— Supplied records —

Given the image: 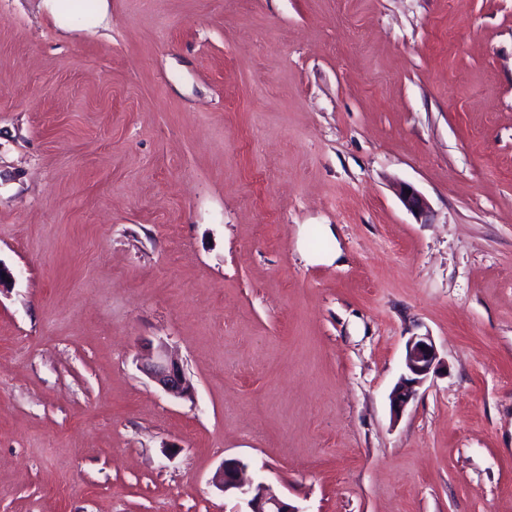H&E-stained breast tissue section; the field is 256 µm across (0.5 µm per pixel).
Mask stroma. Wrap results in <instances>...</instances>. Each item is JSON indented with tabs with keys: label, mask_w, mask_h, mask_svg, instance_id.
Segmentation results:
<instances>
[{
	"label": "stroma",
	"mask_w": 512,
	"mask_h": 512,
	"mask_svg": "<svg viewBox=\"0 0 512 512\" xmlns=\"http://www.w3.org/2000/svg\"><path fill=\"white\" fill-rule=\"evenodd\" d=\"M69 9L0 0V512H512V0ZM441 364L435 343L428 334L411 336L406 343L404 368L398 382L392 388L389 400L391 412L399 417L417 395L419 387L431 372ZM141 370L164 393L174 398H186L192 393V384L183 366L169 355L163 343L149 349ZM246 464L238 458L224 459L214 472L211 484L223 493L232 492L247 510L235 512H299L287 500L270 494L262 482L246 480Z\"/></svg>",
	"instance_id": "obj_1"
}]
</instances>
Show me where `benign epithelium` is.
Wrapping results in <instances>:
<instances>
[{
    "label": "benign epithelium",
    "instance_id": "1",
    "mask_svg": "<svg viewBox=\"0 0 512 512\" xmlns=\"http://www.w3.org/2000/svg\"><path fill=\"white\" fill-rule=\"evenodd\" d=\"M398 196L407 210L422 213L427 208L423 196L411 185H397ZM441 364L439 354L431 336L416 335L406 343L404 368L398 382L392 388L389 400L391 412L400 416L417 395L419 387L430 373ZM142 372L164 393L174 398H186L192 393V384L183 366L169 355L166 345L159 344L149 349ZM246 464L238 458H227L214 472L211 484L223 493L231 492L246 505L245 512H299L287 500L270 494L261 482L254 483L244 478Z\"/></svg>",
    "mask_w": 512,
    "mask_h": 512
}]
</instances>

— Problem requirements —
The lines to reproduce run from the one that contains "Mask stroma. Wrap" through the last line above; copy them exactly.

— Output —
Mask stroma. Wrap results in <instances>...</instances>. Each item is JSON indented with tabs with keys: label, mask_w, mask_h, mask_svg, instance_id.
Segmentation results:
<instances>
[{
	"label": "stroma",
	"mask_w": 512,
	"mask_h": 512,
	"mask_svg": "<svg viewBox=\"0 0 512 512\" xmlns=\"http://www.w3.org/2000/svg\"><path fill=\"white\" fill-rule=\"evenodd\" d=\"M69 9L0 0V512H512V0ZM441 364L435 343L428 334L411 336L406 343L404 368L398 382L392 388L389 400L391 412L399 417L417 395L419 387L431 372ZM141 370L164 393L174 398H186L192 393V384L183 366L169 355L163 343L149 349ZM246 464L238 458L224 459L214 472L211 484L223 493L232 492L247 510L235 512H299L287 500L270 494L262 482L246 480Z\"/></svg>",
	"instance_id": "obj_1"
}]
</instances>
Show me where `benign epithelium` is.
Wrapping results in <instances>:
<instances>
[{
    "label": "benign epithelium",
    "instance_id": "1",
    "mask_svg": "<svg viewBox=\"0 0 512 512\" xmlns=\"http://www.w3.org/2000/svg\"><path fill=\"white\" fill-rule=\"evenodd\" d=\"M398 196L407 210L422 213L427 208L423 196L411 185H397ZM441 364L439 354L431 336L416 335L406 343L404 368L398 382L392 388L389 400L391 412L400 416L417 395L419 387L430 373ZM142 372L164 393L174 398H186L192 393V384L183 366L169 355L166 345L159 344L149 349ZM246 464L238 458H227L214 472L211 484L223 493L231 492L246 505L245 512H299L287 500L270 494L261 482L254 483L244 478Z\"/></svg>",
    "mask_w": 512,
    "mask_h": 512
}]
</instances>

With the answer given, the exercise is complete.